Records provided:
*** Block opens ***

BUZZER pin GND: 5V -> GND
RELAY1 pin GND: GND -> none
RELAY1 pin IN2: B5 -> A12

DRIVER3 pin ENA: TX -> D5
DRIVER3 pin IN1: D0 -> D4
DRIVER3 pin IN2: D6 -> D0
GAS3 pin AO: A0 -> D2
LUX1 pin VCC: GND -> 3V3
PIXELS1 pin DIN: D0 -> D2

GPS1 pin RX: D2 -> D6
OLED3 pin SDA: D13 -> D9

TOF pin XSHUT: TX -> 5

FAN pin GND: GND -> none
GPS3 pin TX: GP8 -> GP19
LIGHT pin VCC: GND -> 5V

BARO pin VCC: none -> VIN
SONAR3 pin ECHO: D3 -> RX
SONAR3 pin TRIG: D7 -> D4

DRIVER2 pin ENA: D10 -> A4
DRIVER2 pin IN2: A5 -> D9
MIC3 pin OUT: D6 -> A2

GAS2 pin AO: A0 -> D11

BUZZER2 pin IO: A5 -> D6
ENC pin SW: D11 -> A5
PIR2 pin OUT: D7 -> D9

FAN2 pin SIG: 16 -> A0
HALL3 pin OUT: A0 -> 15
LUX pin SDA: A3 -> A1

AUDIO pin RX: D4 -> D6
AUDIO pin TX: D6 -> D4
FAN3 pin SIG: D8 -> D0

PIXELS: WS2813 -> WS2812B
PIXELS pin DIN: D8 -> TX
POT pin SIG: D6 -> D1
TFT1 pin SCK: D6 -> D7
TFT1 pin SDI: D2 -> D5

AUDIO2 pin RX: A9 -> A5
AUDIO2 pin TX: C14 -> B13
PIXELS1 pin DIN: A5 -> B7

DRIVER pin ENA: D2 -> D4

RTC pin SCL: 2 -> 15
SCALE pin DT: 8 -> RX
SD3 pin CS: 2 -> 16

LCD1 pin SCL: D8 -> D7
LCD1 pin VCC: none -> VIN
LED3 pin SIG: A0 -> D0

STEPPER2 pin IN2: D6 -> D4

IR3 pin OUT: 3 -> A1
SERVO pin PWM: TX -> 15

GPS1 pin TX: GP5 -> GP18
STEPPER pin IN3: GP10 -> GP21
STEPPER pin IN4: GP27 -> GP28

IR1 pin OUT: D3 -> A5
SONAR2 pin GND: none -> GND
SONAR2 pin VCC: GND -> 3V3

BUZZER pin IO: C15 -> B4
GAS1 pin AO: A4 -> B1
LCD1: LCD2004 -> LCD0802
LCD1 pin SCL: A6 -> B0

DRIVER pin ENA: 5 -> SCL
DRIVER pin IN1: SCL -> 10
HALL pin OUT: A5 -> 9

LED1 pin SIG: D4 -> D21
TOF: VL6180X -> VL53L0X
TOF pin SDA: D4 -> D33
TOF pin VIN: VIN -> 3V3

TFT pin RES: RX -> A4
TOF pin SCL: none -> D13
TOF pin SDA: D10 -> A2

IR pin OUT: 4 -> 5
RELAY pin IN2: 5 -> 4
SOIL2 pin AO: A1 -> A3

*** Block closes ***

What you have to do:
Only those lines of the entries above that run from the line containing "DRIVER3 pin IN1: D0 -> D4" to the line containing "TFT1 pin SCK: D6 -> D7", both included, should be transcribed exactly.

Expected answer:
DRIVER3 pin IN1: D0 -> D4
DRIVER3 pin IN2: D6 -> D0
GAS3 pin AO: A0 -> D2
LUX1 pin VCC: GND -> 3V3
PIXELS1 pin DIN: D0 -> D2

GPS1 pin RX: D2 -> D6
OLED3 pin SDA: D13 -> D9

TOF pin XSHUT: TX -> 5

FAN pin GND: GND -> none
GPS3 pin TX: GP8 -> GP19
LIGHT pin VCC: GND -> 5V

BARO pin VCC: none -> VIN
SONAR3 pin ECHO: D3 -> RX
SONAR3 pin TRIG: D7 -> D4

DRIVER2 pin ENA: D10 -> A4
DRIVER2 pin IN2: A5 -> D9
MIC3 pin OUT: D6 -> A2

GAS2 pin AO: A0 -> D11

BUZZER2 pin IO: A5 -> D6
ENC pin SW: D11 -> A5
PIR2 pin OUT: D7 -> D9

FAN2 pin SIG: 16 -> A0
HALL3 pin OUT: A0 -> 15
LUX pin SDA: A3 -> A1

AUDIO pin RX: D4 -> D6
AUDIO pin TX: D6 -> D4
FAN3 pin SIG: D8 -> D0

PIXELS: WS2813 -> WS2812B
PIXELS pin DIN: D8 -> TX
POT pin SIG: D6 -> D1
TFT1 pin SCK: D6 -> D7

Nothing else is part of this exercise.